| Source information |
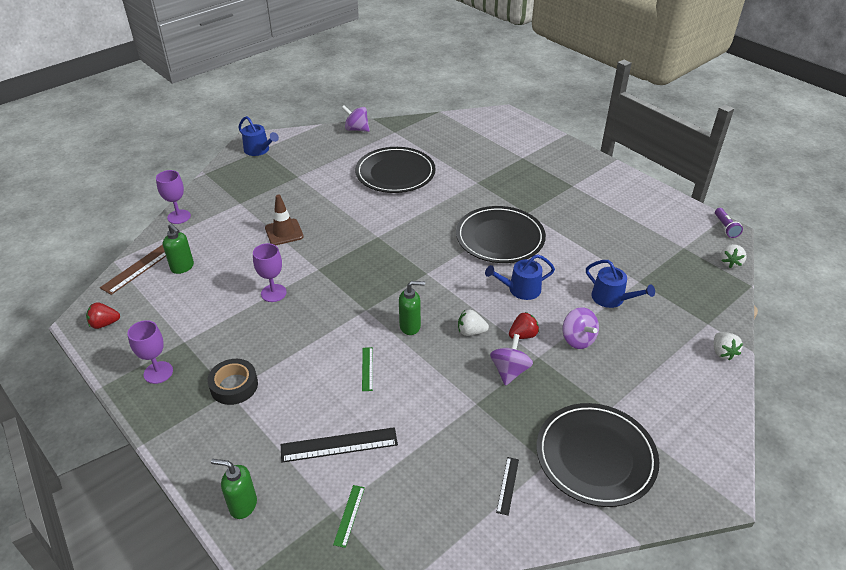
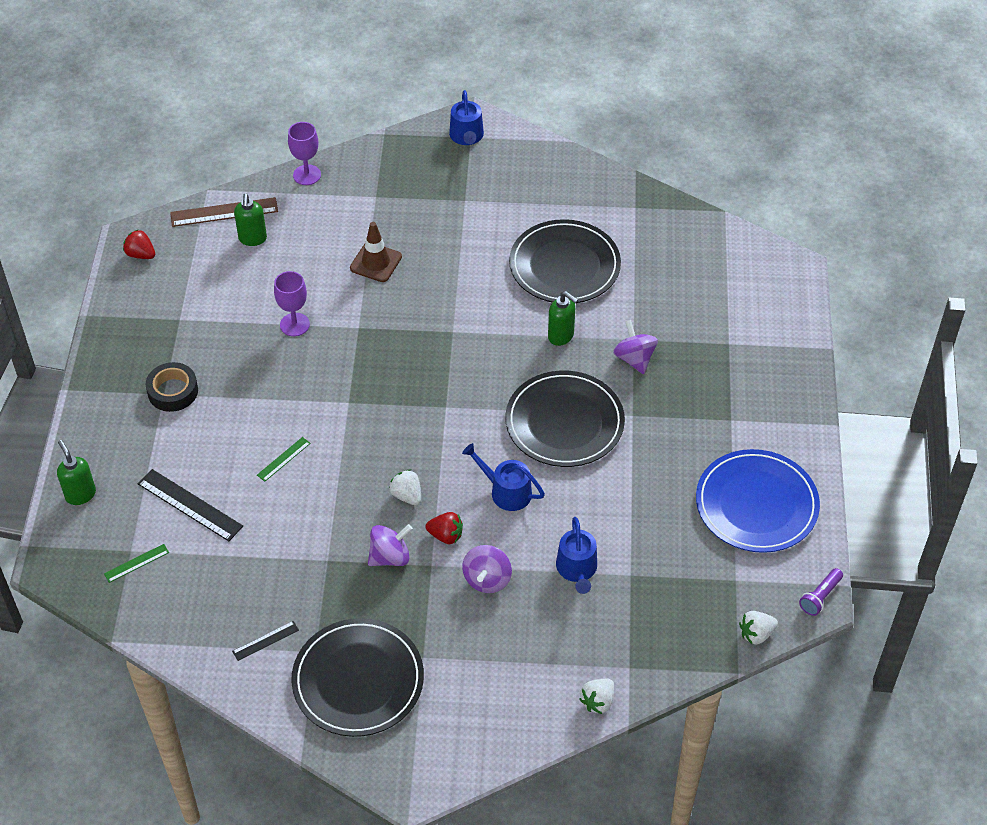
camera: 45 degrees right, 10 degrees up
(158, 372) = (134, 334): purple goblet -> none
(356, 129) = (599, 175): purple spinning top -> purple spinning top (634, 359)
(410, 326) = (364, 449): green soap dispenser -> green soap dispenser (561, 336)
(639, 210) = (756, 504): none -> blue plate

---

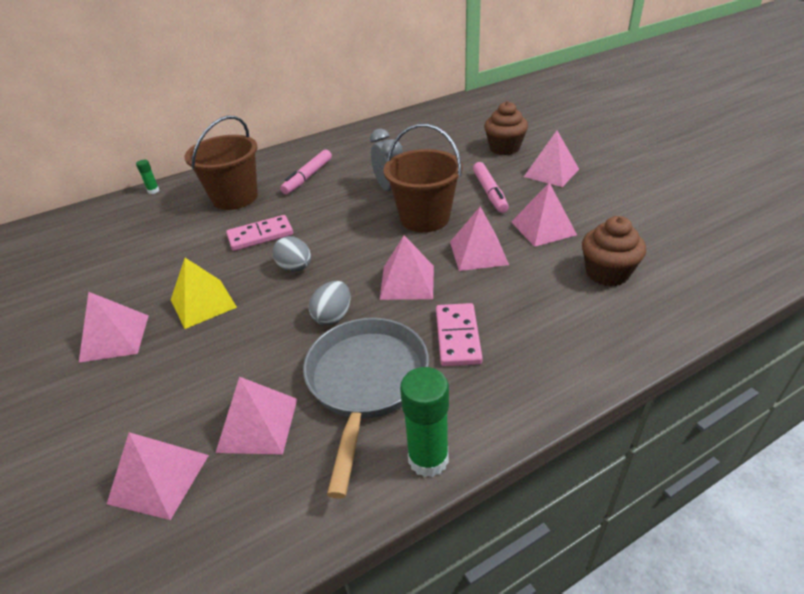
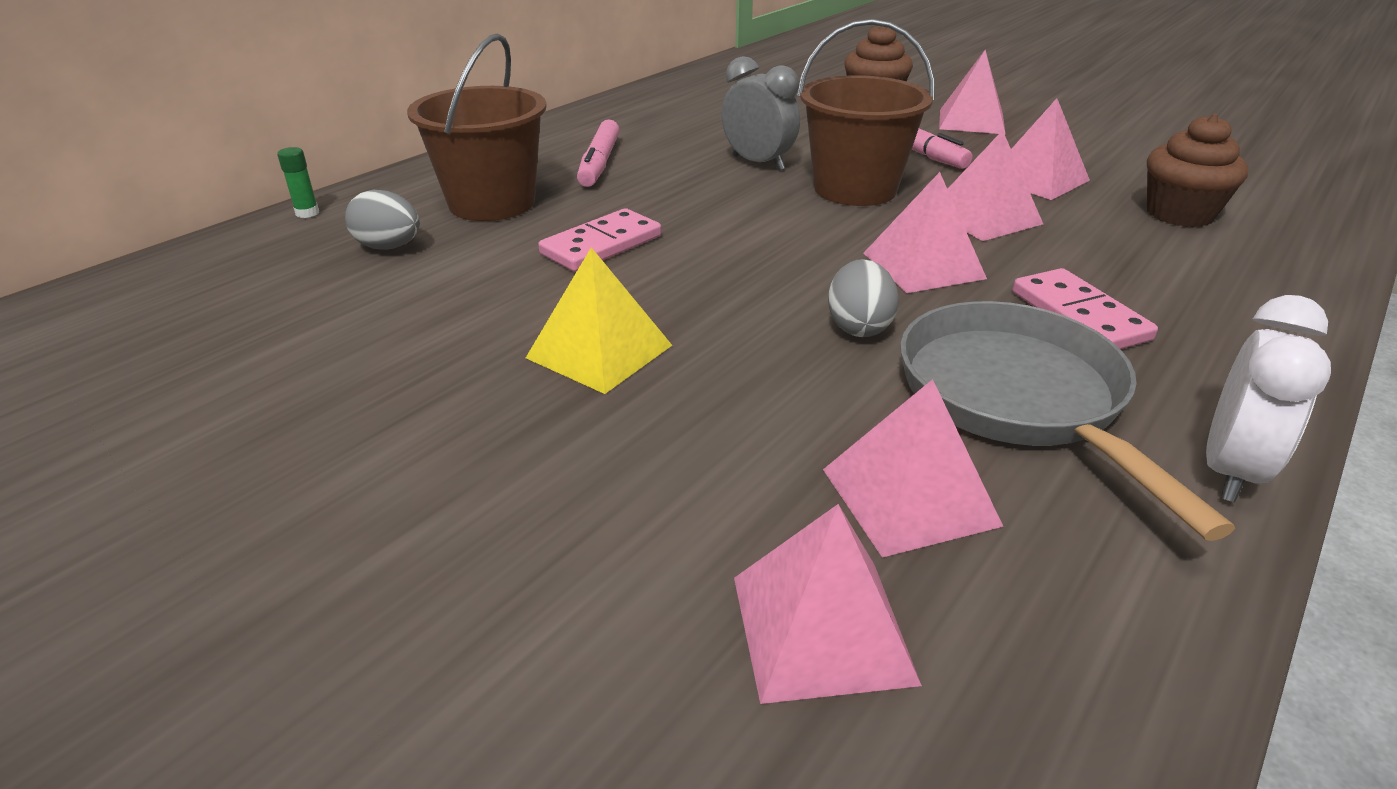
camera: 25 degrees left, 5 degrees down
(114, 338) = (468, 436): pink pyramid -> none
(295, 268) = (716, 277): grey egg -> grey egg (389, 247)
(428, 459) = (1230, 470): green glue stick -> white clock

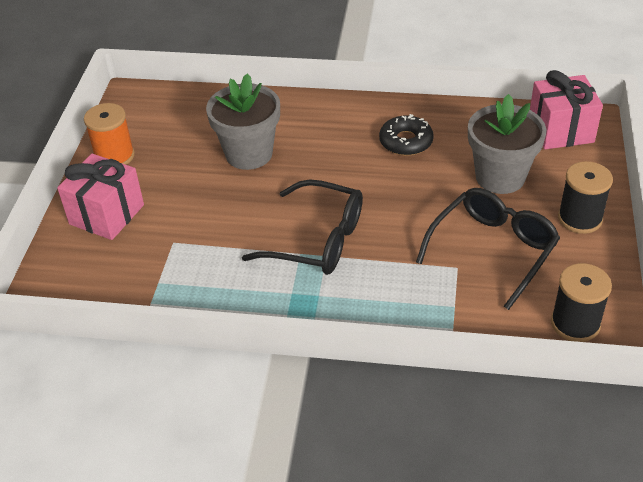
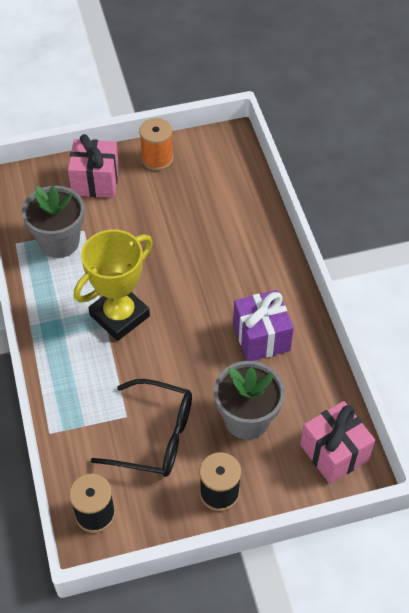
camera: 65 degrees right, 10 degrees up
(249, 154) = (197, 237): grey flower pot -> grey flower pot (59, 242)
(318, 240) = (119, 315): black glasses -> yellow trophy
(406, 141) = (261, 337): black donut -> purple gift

| Task goal |
Copy out, exactly and alone, the lines of the entries above between the ones holding "(158, 372) = (134, 334): purple" and "(639, 210) = (756, 504): none -> blue plate", inclusive.

| Task response |
(158, 372) = (134, 334): purple goblet -> none
(356, 129) = (599, 175): purple spinning top -> purple spinning top (634, 359)
(410, 326) = (364, 449): green soap dispenser -> green soap dispenser (561, 336)
(639, 210) = (756, 504): none -> blue plate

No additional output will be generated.